→ **STATED EXERCISE**
Please gather every line of the entries that contains the string "gray", treating uppercase and lowercase as different.

[Dataset items]
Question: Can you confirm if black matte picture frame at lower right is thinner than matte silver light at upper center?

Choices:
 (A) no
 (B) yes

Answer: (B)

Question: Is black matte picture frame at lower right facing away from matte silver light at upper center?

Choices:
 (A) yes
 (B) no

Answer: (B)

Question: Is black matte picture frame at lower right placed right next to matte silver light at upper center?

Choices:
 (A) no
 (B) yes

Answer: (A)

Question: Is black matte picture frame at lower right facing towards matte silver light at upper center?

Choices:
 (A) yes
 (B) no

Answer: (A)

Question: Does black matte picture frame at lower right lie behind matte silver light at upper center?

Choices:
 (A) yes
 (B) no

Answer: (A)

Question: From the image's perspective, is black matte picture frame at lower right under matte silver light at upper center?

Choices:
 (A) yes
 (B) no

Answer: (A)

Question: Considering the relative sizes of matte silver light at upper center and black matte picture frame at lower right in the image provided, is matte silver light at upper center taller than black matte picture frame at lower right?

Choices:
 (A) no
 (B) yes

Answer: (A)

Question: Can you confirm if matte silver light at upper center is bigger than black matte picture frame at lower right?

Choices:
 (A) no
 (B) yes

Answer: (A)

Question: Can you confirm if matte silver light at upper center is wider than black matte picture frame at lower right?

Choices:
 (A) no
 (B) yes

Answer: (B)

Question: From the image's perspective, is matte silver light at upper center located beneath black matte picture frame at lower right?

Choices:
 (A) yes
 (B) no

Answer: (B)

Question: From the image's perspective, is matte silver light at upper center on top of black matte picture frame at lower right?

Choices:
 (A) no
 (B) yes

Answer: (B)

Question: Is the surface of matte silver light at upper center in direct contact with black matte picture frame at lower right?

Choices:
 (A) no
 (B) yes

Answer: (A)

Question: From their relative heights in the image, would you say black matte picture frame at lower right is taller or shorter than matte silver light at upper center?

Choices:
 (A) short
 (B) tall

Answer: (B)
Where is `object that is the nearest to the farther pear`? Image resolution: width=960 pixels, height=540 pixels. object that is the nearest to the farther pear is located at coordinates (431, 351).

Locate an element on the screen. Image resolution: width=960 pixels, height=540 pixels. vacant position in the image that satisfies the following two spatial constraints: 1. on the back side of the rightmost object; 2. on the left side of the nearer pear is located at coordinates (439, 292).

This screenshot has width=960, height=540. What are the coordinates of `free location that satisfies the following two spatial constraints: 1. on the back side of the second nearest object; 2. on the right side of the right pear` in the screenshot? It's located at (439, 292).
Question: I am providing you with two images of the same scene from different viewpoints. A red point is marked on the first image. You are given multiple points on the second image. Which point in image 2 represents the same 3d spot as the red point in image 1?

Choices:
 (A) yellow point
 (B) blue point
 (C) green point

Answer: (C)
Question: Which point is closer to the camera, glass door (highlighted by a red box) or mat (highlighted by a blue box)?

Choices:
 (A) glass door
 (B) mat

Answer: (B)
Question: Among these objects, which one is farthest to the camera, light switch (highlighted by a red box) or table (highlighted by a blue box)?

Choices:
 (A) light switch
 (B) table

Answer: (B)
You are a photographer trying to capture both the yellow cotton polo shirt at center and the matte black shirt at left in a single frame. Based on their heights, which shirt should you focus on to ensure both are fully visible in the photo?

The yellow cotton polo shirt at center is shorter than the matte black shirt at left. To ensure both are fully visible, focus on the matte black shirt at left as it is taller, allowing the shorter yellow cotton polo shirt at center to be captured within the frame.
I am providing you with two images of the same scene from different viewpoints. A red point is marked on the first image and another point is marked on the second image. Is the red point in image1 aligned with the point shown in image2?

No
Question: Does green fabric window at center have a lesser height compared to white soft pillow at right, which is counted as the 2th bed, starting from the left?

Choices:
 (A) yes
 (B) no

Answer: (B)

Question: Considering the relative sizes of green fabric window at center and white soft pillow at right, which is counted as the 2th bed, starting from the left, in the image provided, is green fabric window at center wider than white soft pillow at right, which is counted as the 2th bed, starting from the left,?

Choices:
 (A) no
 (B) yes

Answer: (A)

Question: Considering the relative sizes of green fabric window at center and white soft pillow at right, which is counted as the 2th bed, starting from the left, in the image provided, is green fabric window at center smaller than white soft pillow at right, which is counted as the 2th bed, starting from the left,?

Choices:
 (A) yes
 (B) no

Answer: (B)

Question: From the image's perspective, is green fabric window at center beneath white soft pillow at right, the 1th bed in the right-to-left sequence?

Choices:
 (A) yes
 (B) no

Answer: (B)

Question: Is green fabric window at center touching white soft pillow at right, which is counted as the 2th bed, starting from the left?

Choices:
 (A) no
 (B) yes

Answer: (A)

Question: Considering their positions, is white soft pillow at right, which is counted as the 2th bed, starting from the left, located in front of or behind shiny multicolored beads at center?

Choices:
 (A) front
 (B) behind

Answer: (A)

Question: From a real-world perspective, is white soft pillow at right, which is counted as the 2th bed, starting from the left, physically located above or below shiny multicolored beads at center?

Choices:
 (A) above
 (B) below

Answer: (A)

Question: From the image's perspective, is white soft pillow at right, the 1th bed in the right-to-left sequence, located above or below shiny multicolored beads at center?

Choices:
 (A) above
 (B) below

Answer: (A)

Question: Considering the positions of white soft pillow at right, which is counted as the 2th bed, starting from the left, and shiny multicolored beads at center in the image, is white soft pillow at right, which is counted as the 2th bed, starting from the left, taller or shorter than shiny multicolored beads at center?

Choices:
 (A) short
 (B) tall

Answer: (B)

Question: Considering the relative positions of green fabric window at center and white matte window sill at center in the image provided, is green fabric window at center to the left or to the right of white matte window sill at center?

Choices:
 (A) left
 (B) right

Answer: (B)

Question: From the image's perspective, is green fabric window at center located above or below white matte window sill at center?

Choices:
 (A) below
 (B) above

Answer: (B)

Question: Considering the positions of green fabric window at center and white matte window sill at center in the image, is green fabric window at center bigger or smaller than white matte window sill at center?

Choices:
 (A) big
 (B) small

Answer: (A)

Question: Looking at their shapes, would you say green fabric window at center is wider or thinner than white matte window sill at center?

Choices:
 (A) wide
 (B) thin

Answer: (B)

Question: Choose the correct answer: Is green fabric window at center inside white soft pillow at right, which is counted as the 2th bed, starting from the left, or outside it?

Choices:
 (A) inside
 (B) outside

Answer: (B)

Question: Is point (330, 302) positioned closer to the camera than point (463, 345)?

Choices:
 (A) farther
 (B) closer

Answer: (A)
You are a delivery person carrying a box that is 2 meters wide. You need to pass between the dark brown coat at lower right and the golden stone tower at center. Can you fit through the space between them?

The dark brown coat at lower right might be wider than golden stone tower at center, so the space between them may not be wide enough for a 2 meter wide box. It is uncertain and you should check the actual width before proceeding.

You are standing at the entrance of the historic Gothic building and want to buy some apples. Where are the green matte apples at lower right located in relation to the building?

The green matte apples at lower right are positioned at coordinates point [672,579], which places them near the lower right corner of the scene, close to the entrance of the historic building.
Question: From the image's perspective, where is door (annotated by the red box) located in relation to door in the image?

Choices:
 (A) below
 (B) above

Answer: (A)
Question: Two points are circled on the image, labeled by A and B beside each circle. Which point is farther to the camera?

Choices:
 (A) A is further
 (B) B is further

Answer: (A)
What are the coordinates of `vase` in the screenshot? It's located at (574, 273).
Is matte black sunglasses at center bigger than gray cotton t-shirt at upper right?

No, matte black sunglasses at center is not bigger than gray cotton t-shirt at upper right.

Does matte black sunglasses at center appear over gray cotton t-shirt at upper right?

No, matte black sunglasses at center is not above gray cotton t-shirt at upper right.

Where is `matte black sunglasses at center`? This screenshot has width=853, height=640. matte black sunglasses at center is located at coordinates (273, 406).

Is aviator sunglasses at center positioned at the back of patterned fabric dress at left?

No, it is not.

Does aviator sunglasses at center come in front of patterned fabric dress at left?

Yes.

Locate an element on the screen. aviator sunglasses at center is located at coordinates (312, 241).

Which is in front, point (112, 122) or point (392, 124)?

→ **RESPONSE**
Is matte black sunglasses at center bigger than gray cotton t-shirt at upper right?
No, matte black sunglasses at center is not bigger than gray cotton t-shirt at upper right.
Does matte black sunglasses at center appear over gray cotton t-shirt at upper right?
No, matte black sunglasses at center is not above gray cotton t-shirt at upper right.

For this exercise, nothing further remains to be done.